Copy the records word for word. Pictures do not go in.

• • • • • • •

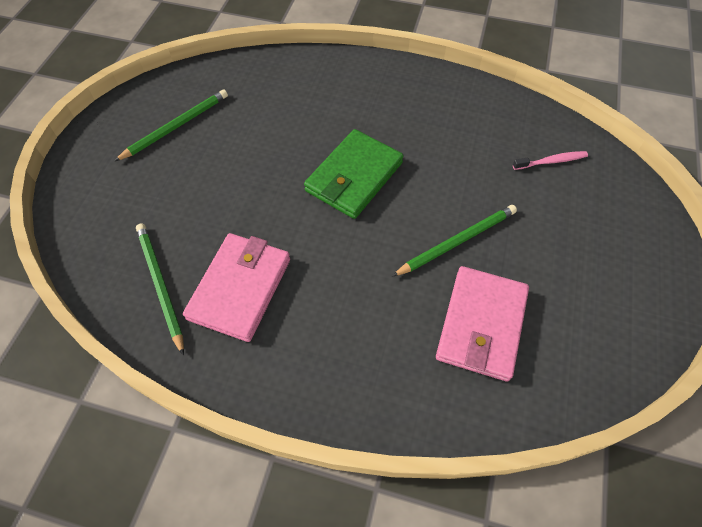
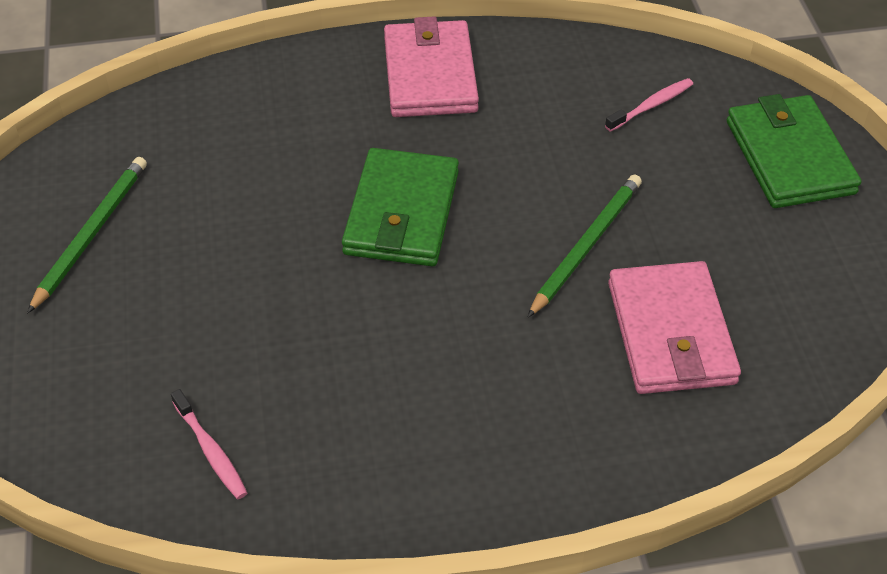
camera: 25 degrees left, 10 degrees down
(160, 285) = (211, 451): green pencil -> pink toothbrush
(240, 288) = (329, 411): pink wallet -> pink wallet (430, 74)
(630, 230) = (789, 157): none -> green wallet

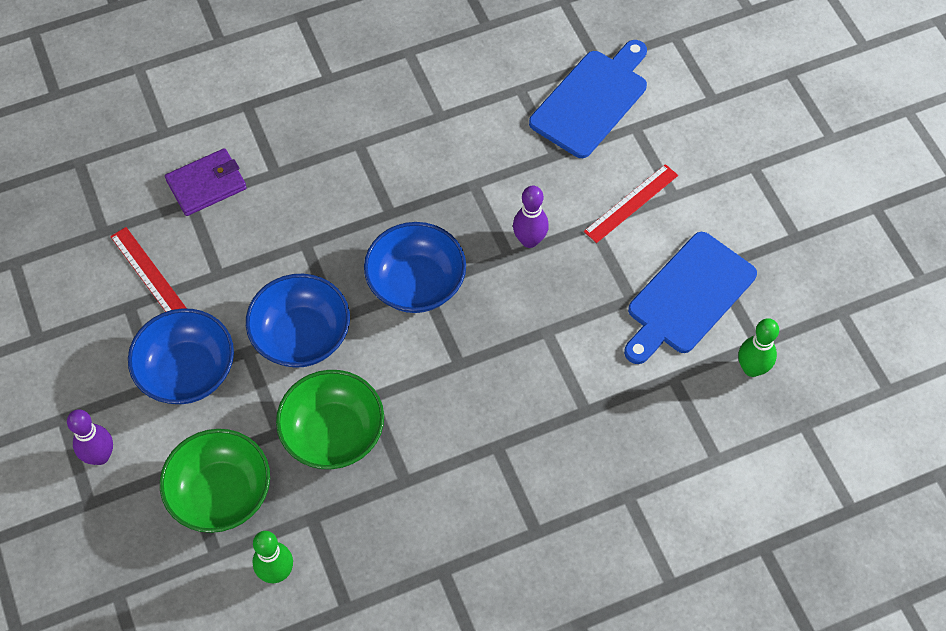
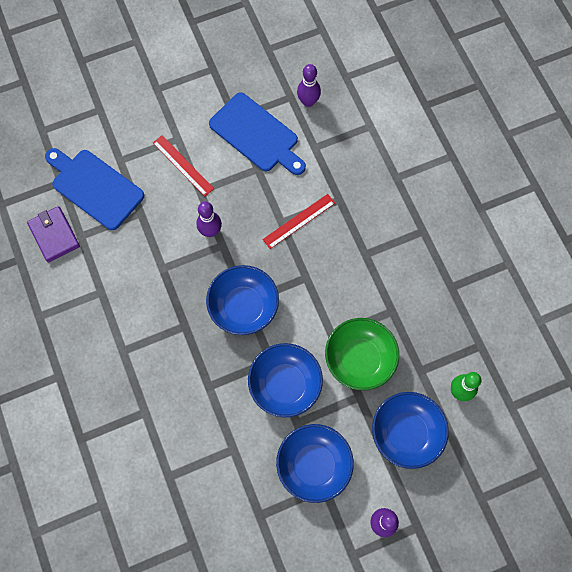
camera: 90 degrees left, 10 degrees up
(148, 273) = (231, 503): red ruler -> red ruler (299, 221)
(206, 184) = (153, 464): purple wallet -> purple wallet (54, 235)
(221, 493) = (406, 433): green bowl -> blue bowl
(752, 368) = (308, 101): green bowling pin -> purple bowling pin

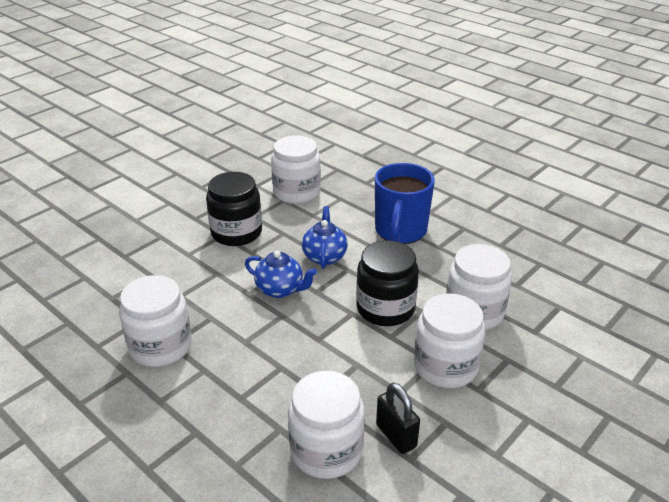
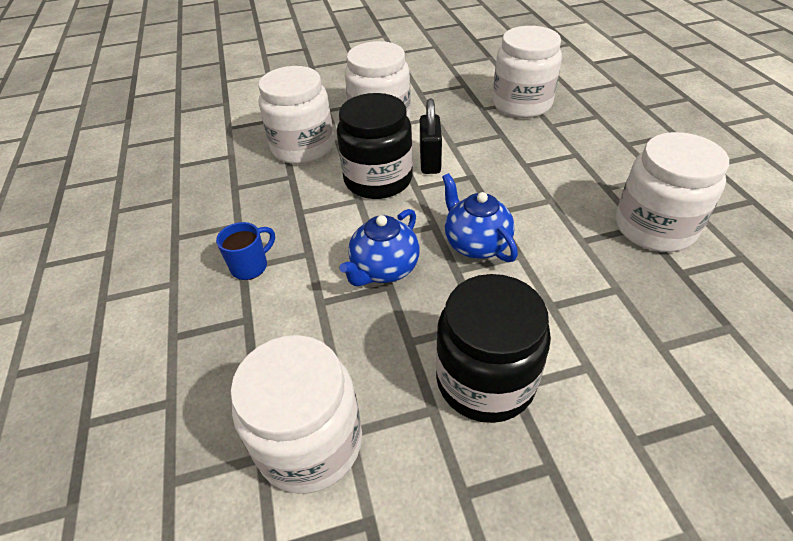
camera: 145 degrees left, 10 degrees up
(396, 436) = (463, 97): black padlock -> black padlock (430, 162)
(400, 231) = (250, 266): blue mug -> blue mug, size x0.45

• • • • • • •

*Answer area*:
camera: 25 degrees left, 10 degrees down
(160, 285) = (211, 451): green pencil -> pink toothbrush
(240, 288) = (329, 411): pink wallet -> pink wallet (430, 74)
(630, 230) = (789, 157): none -> green wallet

camera: 90 degrees left, 10 degrees up
(148, 273) = (231, 503): red ruler -> red ruler (299, 221)
(206, 184) = (153, 464): purple wallet -> purple wallet (54, 235)
(221, 493) = (406, 433): green bowl -> blue bowl
(752, 368) = (308, 101): green bowling pin -> purple bowling pin

camera: 145 degrees left, 10 degrees up
(396, 436) = (463, 97): black padlock -> black padlock (430, 162)
(400, 231) = (250, 266): blue mug -> blue mug, size x0.45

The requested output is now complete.